[Source records]
[Start of section]
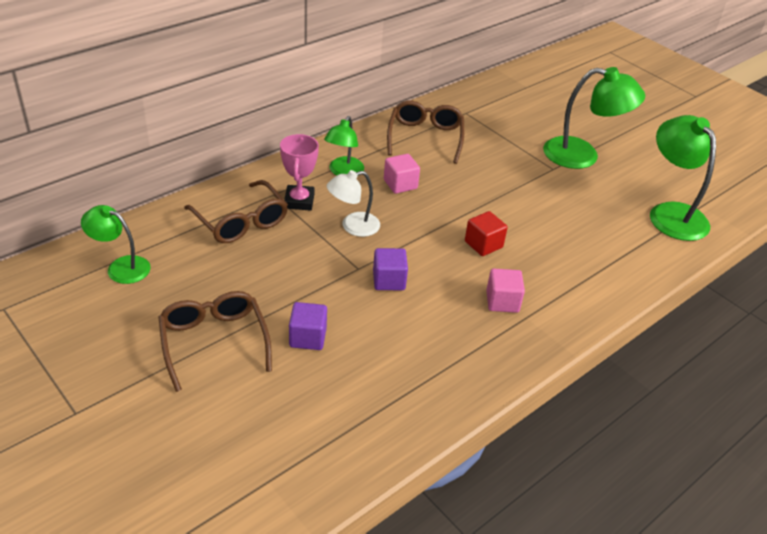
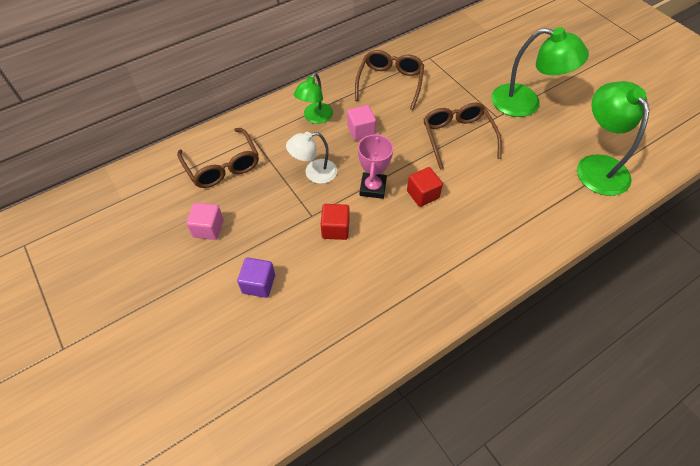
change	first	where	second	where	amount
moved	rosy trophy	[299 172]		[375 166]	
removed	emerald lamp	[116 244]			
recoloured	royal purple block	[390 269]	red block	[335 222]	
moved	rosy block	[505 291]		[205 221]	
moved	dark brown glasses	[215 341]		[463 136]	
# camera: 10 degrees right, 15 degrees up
[End of section]
(What to do): Could the entries above be copied out exactly, with no pictures included?

(Answer to this problem):
change	first	where	second	where	amount
moved	rosy trophy	[299 172]		[375 166]	
removed	emerald lamp	[116 244]			
recoloured	royal purple block	[390 269]	red block	[335 222]	
moved	rosy block	[505 291]		[205 221]	
moved	dark brown glasses	[215 341]		[463 136]	
# camera: 10 degrees right, 15 degrees up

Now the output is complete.